## What you should do
Every record that follows should be written out again without any change.

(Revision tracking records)
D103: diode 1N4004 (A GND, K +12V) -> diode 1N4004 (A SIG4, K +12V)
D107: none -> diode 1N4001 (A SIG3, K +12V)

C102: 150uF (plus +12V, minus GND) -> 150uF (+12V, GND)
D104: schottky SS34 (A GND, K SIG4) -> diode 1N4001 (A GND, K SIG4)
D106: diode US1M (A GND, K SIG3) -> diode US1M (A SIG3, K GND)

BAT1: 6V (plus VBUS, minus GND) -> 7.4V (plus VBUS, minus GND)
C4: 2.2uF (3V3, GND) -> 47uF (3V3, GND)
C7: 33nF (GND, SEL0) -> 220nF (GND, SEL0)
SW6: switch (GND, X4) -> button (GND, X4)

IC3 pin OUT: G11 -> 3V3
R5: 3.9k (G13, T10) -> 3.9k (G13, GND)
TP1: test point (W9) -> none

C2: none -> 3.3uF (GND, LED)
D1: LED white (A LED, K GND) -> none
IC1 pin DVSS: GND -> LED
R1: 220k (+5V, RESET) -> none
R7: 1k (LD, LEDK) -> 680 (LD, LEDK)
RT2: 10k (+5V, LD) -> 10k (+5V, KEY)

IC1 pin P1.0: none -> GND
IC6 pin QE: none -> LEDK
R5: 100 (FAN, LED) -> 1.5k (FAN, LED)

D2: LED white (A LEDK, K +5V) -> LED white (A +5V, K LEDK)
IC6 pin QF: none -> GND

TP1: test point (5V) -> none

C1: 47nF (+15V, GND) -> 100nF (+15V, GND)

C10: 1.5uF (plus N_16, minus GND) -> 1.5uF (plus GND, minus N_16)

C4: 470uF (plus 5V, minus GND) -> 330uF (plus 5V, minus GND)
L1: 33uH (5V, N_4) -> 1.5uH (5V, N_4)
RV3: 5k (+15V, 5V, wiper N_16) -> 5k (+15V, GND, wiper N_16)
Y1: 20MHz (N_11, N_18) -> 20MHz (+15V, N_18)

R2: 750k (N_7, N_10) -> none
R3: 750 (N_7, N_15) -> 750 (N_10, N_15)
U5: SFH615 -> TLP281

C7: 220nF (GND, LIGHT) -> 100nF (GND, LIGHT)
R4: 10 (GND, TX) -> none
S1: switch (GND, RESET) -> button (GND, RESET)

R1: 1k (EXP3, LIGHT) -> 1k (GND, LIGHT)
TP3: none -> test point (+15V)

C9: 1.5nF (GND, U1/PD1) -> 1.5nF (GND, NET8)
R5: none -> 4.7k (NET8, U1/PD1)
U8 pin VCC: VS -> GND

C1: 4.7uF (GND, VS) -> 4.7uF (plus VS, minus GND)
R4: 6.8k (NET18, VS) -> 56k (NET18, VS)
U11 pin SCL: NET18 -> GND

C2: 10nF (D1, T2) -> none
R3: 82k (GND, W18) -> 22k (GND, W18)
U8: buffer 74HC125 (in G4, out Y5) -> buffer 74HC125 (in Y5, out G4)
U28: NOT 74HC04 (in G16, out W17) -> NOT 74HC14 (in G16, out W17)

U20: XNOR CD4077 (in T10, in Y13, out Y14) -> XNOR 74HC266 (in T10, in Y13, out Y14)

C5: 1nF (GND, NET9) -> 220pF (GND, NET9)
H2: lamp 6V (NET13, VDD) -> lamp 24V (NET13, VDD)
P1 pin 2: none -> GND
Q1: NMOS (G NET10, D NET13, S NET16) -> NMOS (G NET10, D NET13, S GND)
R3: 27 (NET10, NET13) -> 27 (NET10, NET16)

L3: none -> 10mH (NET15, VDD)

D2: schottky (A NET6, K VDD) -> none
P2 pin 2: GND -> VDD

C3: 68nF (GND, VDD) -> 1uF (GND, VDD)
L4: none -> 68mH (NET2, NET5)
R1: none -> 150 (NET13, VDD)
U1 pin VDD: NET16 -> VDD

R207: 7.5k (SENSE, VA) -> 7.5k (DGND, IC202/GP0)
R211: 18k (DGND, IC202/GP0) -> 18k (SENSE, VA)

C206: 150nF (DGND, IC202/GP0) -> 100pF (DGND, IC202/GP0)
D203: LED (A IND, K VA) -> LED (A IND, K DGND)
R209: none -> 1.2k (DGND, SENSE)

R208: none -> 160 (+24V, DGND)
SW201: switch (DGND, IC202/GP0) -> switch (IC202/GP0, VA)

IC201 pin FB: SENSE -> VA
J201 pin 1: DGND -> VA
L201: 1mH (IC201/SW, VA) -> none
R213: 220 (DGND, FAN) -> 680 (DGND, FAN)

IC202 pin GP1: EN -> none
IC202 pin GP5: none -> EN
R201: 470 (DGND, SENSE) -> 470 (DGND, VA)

## Problem solution
D103: diode 1N4004 (A GND, K +12V) -> diode 1N4004 (A SIG4, K +12V)
D107: none -> diode 1N4001 (A SIG3, K +12V)

C102: 150uF (plus +12V, minus GND) -> 150uF (+12V, GND)
D104: schottky SS34 (A GND, K SIG4) -> diode 1N4001 (A GND, K SIG4)
D106: diode US1M (A GND, K SIG3) -> diode US1M (A SIG3, K GND)

BAT1: 6V (plus VBUS, minus GND) -> 7.4V (plus VBUS, minus GND)
C4: 2.2uF (3V3, GND) -> 47uF (3V3, GND)
C7: 33nF (GND, SEL0) -> 220nF (GND, SEL0)
SW6: switch (GND, X4) -> button (GND, X4)

IC3 pin OUT: G11 -> 3V3
R5: 3.9k (G13, T10) -> 3.9k (G13, GND)
TP1: test point (W9) -> none

C2: none -> 3.3uF (GND, LED)
D1: LED white (A LED, K GND) -> none
IC1 pin DVSS: GND -> LED
R1: 220k (+5V, RESET) -> none
R7: 1k (LD, LEDK) -> 680 (LD, LEDK)
RT2: 10k (+5V, LD) -> 10k (+5V, KEY)

IC1 pin P1.0: none -> GND
IC6 pin QE: none -> LEDK
R5: 100 (FAN, LED) -> 1.5k (FAN, LED)

D2: LED white (A LEDK, K +5V) -> LED white (A +5V, K LEDK)
IC6 pin QF: none -> GND

TP1: test point (5V) -> none

C1: 47nF (+15V, GND) -> 100nF (+15V, GND)

C10: 1.5uF (plus N_16, minus GND) -> 1.5uF (plus GND, minus N_16)

C4: 470uF (plus 5V, minus GND) -> 330uF (plus 5V, minus GND)
L1: 33uH (5V, N_4) -> 1.5uH (5V, N_4)
RV3: 5k (+15V, 5V, wiper N_16) -> 5k (+15V, GND, wiper N_16)
Y1: 20MHz (N_11, N_18) -> 20MHz (+15V, N_18)

R2: 750k (N_7, N_10) -> none
R3: 750 (N_7, N_15) -> 750 (N_10, N_15)
U5: SFH615 -> TLP281

C7: 220nF (GND, LIGHT) -> 100nF (GND, LIGHT)
R4: 10 (GND, TX) -> none
S1: switch (GND, RESET) -> button (GND, RESET)

R1: 1k (EXP3, LIGHT) -> 1k (GND, LIGHT)
TP3: none -> test point (+15V)

C9: 1.5nF (GND, U1/PD1) -> 1.5nF (GND, NET8)
R5: none -> 4.7k (NET8, U1/PD1)
U8 pin VCC: VS -> GND

C1: 4.7uF (GND, VS) -> 4.7uF (plus VS, minus GND)
R4: 6.8k (NET18, VS) -> 56k (NET18, VS)
U11 pin SCL: NET18 -> GND

C2: 10nF (D1, T2) -> none
R3: 82k (GND, W18) -> 22k (GND, W18)
U8: buffer 74HC125 (in G4, out Y5) -> buffer 74HC125 (in Y5, out G4)
U28: NOT 74HC04 (in G16, out W17) -> NOT 74HC14 (in G16, out W17)

U20: XNOR CD4077 (in T10, in Y13, out Y14) -> XNOR 74HC266 (in T10, in Y13, out Y14)

C5: 1nF (GND, NET9) -> 220pF (GND, NET9)
H2: lamp 6V (NET13, VDD) -> lamp 24V (NET13, VDD)
P1 pin 2: none -> GND
Q1: NMOS (G NET10, D NET13, S NET16) -> NMOS (G NET10, D NET13, S GND)
R3: 27 (NET10, NET13) -> 27 (NET10, NET16)

L3: none -> 10mH (NET15, VDD)

D2: schottky (A NET6, K VDD) -> none
P2 pin 2: GND -> VDD

C3: 68nF (GND, VDD) -> 1uF (GND, VDD)
L4: none -> 68mH (NET2, NET5)
R1: none -> 150 (NET13, VDD)
U1 pin VDD: NET16 -> VDD

R207: 7.5k (SENSE, VA) -> 7.5k (DGND, IC202/GP0)
R211: 18k (DGND, IC202/GP0) -> 18k (SENSE, VA)

C206: 150nF (DGND, IC202/GP0) -> 100pF (DGND, IC202/GP0)
D203: LED (A IND, K VA) -> LED (A IND, K DGND)
R209: none -> 1.2k (DGND, SENSE)

R208: none -> 160 (+24V, DGND)
SW201: switch (DGND, IC202/GP0) -> switch (IC202/GP0, VA)

IC201 pin FB: SENSE -> VA
J201 pin 1: DGND -> VA
L201: 1mH (IC201/SW, VA) -> none
R213: 220 (DGND, FAN) -> 680 (DGND, FAN)

IC202 pin GP1: EN -> none
IC202 pin GP5: none -> EN
R201: 470 (DGND, SENSE) -> 470 (DGND, VA)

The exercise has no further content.